Stored data entries
------------

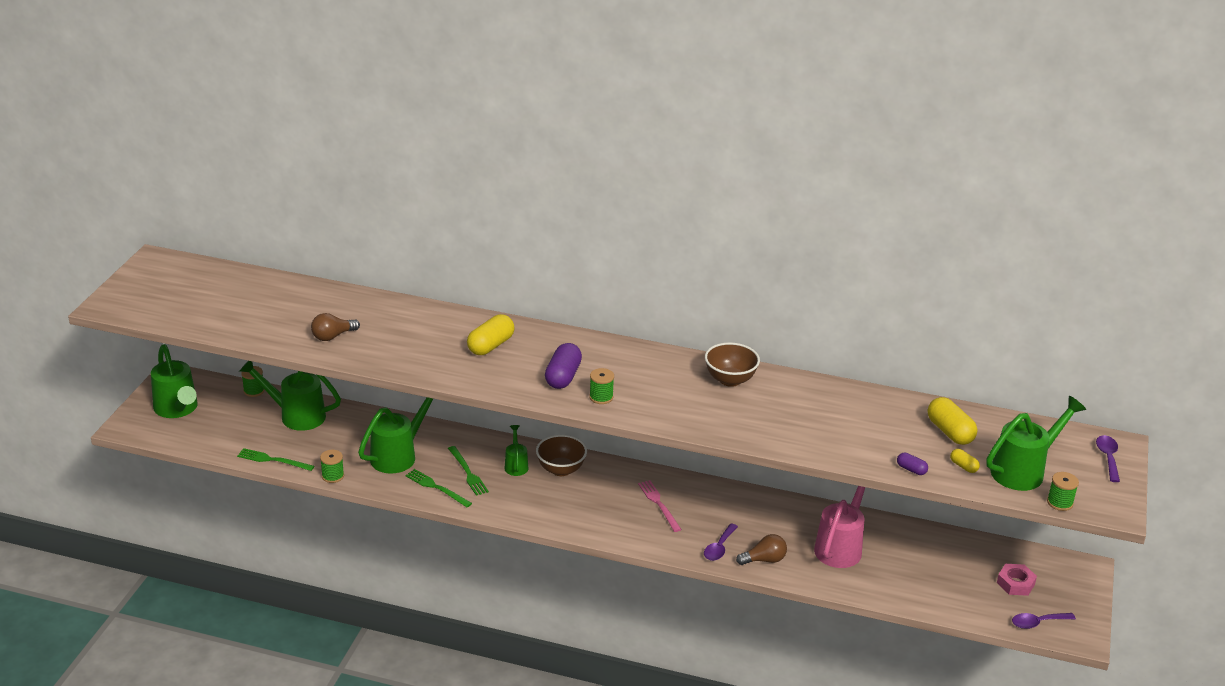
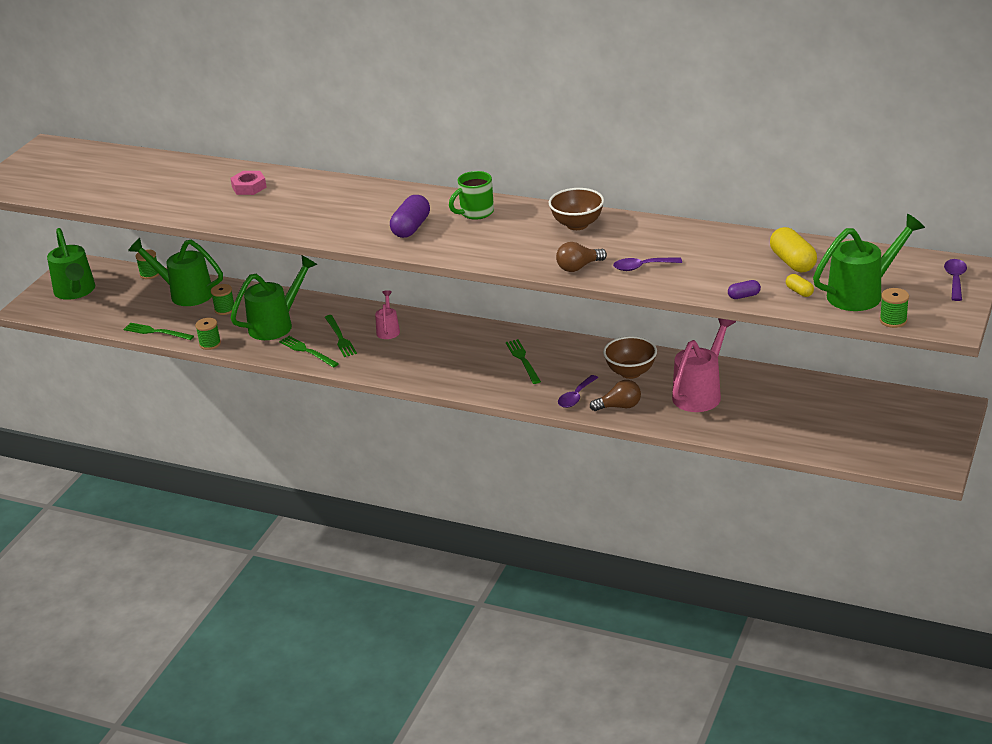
camera: 10 degrees right, 0 degrees up
brown light bulb [311,313,360,341] -> brown light bulb moved to [556,242,607,272]
yellow capsule [467,314,515,355] -> none
green watering can [504,425,528,476] -> pink watering can [375,290,400,339]
brown bowl [536,435,587,476] -> brown bowl moved to [603,336,657,379]
green spool [589,368,614,404] -> green spool moved to [211,284,234,315]
pink fork [638,480,682,532] -> green fork [506,339,541,384]
purple capsule [897,453,928,475] -> purple capsule turned 60 degrees counterclockwise [728,280,761,299]
pink nut [997,564,1037,596] -> pink nut moved to [230,171,267,195]
purple spoon [1012,613,1076,629] -> purple spoon moved to [613,258,682,271]
none -> green mug [449,171,494,220]

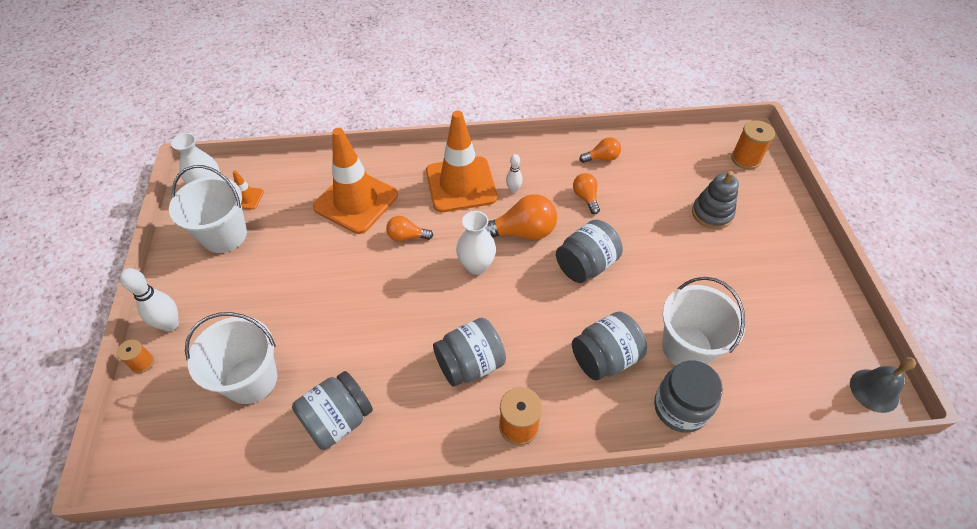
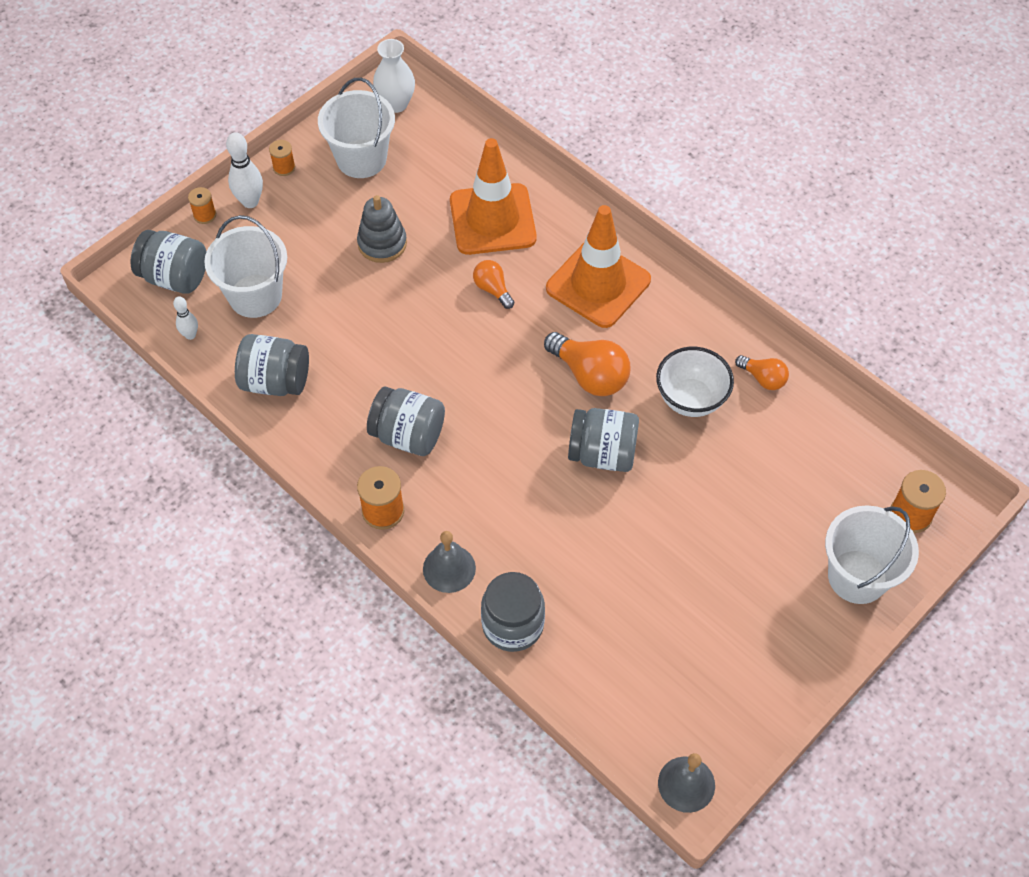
camera: 50 degrees right, 5 degrees up
orange traffic cone [233,170,264,210] -> none
white vase [456,211,496,275] -> none
white bowling pin [506,154,523,193] -> white bowling pin moved to [173,296,198,340]
grey jar [572,311,647,380] -> grey jar moved to [130,230,207,294]
orange light bulb [573,173,600,214] -> white bowl [656,347,734,417]
white bucket [662,277,745,366] -> white bucket moved to [825,505,919,604]
grey stacking toy [692,171,739,229] -> grey stacking toy moved to [357,195,407,263]
none -> orange spool [269,140,295,176]
none -> grey bell [423,531,476,593]

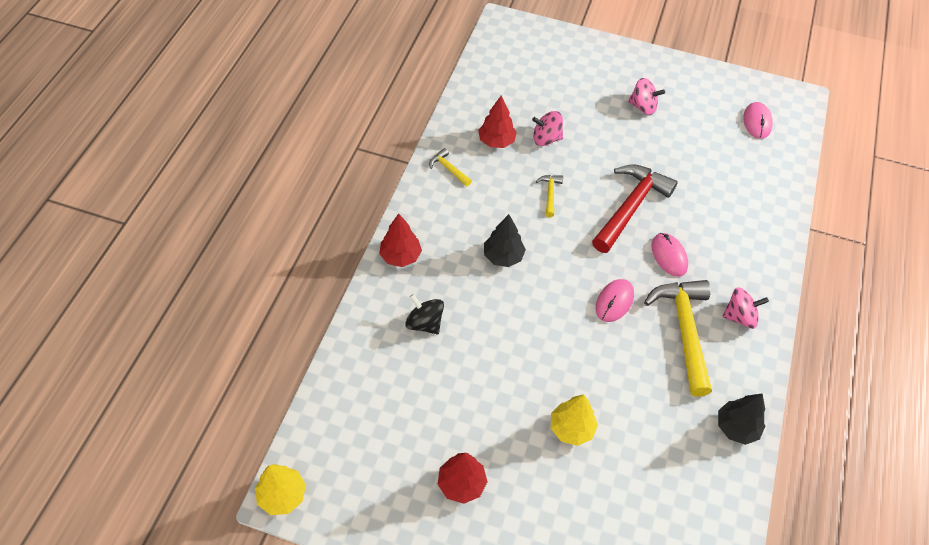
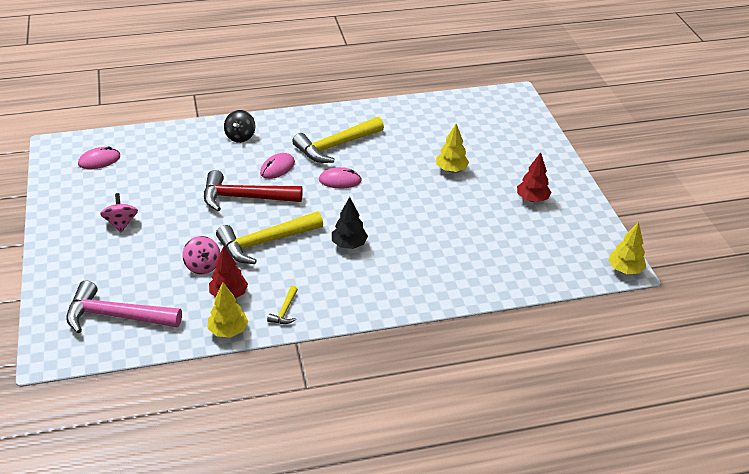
camera: 120 degrees left, 15 degrees down
red tree [379,214,422,267] -> none
black spinning top [405,294,444,334] -> black spinning top moved to [224,110,255,143]
yellow hammer [536,175,563,217] -> yellow hammer [216,211,323,264], size x2.24
black tree [718,393,765,445] -> none
pink spinning top [722,287,769,329] -> none
none -> pink hammer [66,281,182,333]
none -> yellow tree [208,282,248,338]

------------

**Try it**
The answer must be every line from the records above that contains "camera".

**Answer for the task**
camera: 10 degrees right, 0 degrees up
camera: 50 degrees right, 5 degrees up
camera: 120 degrees left, 15 degrees down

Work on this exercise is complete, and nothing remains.